*Problem statement*. Show each line in the data below that contains the string "kern".

******************************

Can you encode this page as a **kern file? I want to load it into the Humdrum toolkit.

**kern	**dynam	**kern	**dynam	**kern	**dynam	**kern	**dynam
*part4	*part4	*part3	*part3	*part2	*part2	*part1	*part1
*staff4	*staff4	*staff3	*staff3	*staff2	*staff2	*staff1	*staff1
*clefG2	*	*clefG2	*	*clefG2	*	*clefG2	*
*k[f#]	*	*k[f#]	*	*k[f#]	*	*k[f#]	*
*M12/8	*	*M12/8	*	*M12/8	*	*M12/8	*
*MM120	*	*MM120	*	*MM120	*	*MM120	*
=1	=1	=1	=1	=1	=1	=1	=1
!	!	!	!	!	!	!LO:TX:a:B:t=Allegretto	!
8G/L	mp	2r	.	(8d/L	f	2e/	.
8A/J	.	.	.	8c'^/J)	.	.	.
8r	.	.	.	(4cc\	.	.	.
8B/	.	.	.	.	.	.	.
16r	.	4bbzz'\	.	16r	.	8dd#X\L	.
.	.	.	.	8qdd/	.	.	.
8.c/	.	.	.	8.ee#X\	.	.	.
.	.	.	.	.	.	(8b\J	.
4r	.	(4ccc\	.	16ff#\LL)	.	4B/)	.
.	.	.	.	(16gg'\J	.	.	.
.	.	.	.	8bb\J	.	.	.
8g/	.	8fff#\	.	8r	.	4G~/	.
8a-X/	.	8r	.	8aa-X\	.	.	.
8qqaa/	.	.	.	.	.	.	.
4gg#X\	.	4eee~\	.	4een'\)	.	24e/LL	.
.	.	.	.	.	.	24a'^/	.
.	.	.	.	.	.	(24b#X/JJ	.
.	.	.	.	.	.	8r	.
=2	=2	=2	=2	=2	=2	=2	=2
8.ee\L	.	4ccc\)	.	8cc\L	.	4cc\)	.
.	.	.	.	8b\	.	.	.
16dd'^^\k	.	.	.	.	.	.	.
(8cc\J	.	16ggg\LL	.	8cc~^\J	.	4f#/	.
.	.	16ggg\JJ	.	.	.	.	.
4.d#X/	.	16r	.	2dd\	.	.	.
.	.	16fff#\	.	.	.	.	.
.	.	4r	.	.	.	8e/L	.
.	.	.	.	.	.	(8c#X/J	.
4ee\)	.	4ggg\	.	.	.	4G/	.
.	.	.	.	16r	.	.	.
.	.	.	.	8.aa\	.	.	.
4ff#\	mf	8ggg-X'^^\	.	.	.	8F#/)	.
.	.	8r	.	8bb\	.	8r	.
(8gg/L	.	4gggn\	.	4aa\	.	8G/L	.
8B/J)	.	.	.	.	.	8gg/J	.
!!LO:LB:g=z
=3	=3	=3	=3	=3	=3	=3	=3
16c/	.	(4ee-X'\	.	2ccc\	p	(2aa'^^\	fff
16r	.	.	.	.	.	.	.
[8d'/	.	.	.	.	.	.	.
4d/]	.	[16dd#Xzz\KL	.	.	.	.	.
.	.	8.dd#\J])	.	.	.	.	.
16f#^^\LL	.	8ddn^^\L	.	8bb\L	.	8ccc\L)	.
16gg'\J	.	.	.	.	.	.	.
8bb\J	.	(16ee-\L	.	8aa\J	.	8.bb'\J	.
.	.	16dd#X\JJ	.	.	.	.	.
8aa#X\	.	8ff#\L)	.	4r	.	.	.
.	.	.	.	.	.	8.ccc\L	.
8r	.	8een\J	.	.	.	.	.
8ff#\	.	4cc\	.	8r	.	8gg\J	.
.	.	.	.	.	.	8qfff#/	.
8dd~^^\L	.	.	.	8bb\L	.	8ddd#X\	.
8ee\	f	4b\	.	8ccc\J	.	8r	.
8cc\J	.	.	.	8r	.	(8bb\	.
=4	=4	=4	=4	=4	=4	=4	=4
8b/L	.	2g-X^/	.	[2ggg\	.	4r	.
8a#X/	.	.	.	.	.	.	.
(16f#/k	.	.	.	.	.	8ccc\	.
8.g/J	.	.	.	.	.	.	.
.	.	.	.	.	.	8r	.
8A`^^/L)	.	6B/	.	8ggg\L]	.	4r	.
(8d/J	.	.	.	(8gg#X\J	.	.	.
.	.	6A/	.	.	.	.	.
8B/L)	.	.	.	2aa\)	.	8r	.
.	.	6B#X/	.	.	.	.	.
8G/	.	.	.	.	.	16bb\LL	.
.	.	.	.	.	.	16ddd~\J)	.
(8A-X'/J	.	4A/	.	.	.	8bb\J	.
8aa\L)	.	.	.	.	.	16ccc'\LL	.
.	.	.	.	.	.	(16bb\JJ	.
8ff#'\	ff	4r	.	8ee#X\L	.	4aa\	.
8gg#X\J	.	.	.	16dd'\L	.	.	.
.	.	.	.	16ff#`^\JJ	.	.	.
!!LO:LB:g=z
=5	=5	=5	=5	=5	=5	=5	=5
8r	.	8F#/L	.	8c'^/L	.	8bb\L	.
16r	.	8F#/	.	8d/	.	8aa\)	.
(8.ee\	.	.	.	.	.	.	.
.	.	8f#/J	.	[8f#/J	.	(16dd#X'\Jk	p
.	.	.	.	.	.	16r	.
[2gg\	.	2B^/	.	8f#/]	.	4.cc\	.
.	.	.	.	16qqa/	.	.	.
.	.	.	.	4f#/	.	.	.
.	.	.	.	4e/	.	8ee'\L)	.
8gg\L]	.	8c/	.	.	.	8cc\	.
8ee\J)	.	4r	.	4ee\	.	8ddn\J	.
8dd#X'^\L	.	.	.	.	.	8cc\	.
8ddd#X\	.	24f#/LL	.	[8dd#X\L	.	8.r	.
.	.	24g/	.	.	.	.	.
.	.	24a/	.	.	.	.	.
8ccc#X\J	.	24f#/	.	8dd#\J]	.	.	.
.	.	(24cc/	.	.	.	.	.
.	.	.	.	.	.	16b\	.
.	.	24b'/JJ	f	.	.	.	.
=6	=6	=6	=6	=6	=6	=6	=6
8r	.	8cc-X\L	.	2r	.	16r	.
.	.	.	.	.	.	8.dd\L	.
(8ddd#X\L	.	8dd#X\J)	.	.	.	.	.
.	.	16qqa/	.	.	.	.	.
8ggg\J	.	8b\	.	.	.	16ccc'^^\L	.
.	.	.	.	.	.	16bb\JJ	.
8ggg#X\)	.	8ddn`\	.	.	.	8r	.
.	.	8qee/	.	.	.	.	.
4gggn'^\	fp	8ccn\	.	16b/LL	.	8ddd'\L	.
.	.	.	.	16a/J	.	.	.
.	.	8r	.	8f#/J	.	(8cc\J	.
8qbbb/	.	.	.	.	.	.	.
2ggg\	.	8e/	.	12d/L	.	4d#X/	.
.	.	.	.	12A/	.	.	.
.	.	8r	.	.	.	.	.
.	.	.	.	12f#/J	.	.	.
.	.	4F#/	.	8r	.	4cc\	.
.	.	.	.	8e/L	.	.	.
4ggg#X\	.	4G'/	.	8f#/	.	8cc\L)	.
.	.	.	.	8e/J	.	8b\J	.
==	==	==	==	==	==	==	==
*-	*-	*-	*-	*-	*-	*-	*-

******************************

*The result*.
Can you encode this page as a **kern file? I want to load it into the Humdrum toolkit.
**kern	**dynam	**kern	**dynam	**kern	**dynam	**kern	**dynam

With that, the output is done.